# WHAT IS BEING ASKED
A stretch of the entries below is to be set down exactly, running from the line with "JP4 pin 2: FILT -> GND" through the line with "SW1: switch (GND, SIG4) -> none", both included, and no other line.

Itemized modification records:
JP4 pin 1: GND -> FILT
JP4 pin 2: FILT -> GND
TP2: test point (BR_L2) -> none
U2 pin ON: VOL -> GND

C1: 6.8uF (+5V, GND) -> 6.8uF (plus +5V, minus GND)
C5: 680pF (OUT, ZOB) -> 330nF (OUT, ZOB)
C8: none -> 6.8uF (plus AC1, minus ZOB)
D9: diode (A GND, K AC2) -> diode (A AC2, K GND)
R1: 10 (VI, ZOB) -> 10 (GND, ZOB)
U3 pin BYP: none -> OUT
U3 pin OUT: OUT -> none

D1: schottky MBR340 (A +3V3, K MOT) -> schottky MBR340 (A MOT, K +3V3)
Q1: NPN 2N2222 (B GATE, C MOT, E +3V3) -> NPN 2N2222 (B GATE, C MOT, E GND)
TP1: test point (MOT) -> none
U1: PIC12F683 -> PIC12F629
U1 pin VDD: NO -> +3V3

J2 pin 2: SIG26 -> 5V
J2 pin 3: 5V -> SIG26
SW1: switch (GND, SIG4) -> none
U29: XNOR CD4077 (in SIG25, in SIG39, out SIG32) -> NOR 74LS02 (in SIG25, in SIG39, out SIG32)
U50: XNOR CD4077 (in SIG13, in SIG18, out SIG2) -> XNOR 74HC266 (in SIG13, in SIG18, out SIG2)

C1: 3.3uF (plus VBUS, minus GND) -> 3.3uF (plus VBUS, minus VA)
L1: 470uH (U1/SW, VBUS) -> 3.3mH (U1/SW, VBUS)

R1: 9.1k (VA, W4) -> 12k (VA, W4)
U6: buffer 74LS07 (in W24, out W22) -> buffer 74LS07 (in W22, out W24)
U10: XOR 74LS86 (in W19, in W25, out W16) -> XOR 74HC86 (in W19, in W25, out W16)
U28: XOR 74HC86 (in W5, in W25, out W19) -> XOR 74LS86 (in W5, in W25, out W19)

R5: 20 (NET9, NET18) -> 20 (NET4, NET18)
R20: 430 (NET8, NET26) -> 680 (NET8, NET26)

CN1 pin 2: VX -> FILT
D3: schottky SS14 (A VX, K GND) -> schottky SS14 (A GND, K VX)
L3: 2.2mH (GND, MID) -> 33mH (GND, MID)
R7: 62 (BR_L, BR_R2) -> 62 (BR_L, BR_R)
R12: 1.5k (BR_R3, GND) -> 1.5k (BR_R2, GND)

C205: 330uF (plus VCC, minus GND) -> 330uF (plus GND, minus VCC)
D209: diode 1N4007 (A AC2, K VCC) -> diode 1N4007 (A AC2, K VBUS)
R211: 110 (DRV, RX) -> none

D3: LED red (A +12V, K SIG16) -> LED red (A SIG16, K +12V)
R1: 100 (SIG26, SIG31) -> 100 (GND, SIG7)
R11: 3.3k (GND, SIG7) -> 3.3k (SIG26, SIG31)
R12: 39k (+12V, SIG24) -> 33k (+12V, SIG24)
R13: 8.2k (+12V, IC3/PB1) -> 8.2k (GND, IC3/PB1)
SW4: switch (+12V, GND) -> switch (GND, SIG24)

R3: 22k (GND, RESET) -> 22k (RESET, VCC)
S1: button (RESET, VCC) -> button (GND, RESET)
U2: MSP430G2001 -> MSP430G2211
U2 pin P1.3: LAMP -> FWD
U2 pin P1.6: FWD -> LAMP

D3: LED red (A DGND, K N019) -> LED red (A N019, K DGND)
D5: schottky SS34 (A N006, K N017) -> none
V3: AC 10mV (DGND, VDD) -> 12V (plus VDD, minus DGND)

# ANSWER FOR THIS EXERCISE
JP4 pin 2: FILT -> GND
TP2: test point (BR_L2) -> none
U2 pin ON: VOL -> GND

C1: 6.8uF (+5V, GND) -> 6.8uF (plus +5V, minus GND)
C5: 680pF (OUT, ZOB) -> 330nF (OUT, ZOB)
C8: none -> 6.8uF (plus AC1, minus ZOB)
D9: diode (A GND, K AC2) -> diode (A AC2, K GND)
R1: 10 (VI, ZOB) -> 10 (GND, ZOB)
U3 pin BYP: none -> OUT
U3 pin OUT: OUT -> none

D1: schottky MBR340 (A +3V3, K MOT) -> schottky MBR340 (A MOT, K +3V3)
Q1: NPN 2N2222 (B GATE, C MOT, E +3V3) -> NPN 2N2222 (B GATE, C MOT, E GND)
TP1: test point (MOT) -> none
U1: PIC12F683 -> PIC12F629
U1 pin VDD: NO -> +3V3

J2 pin 2: SIG26 -> 5V
J2 pin 3: 5V -> SIG26
SW1: switch (GND, SIG4) -> none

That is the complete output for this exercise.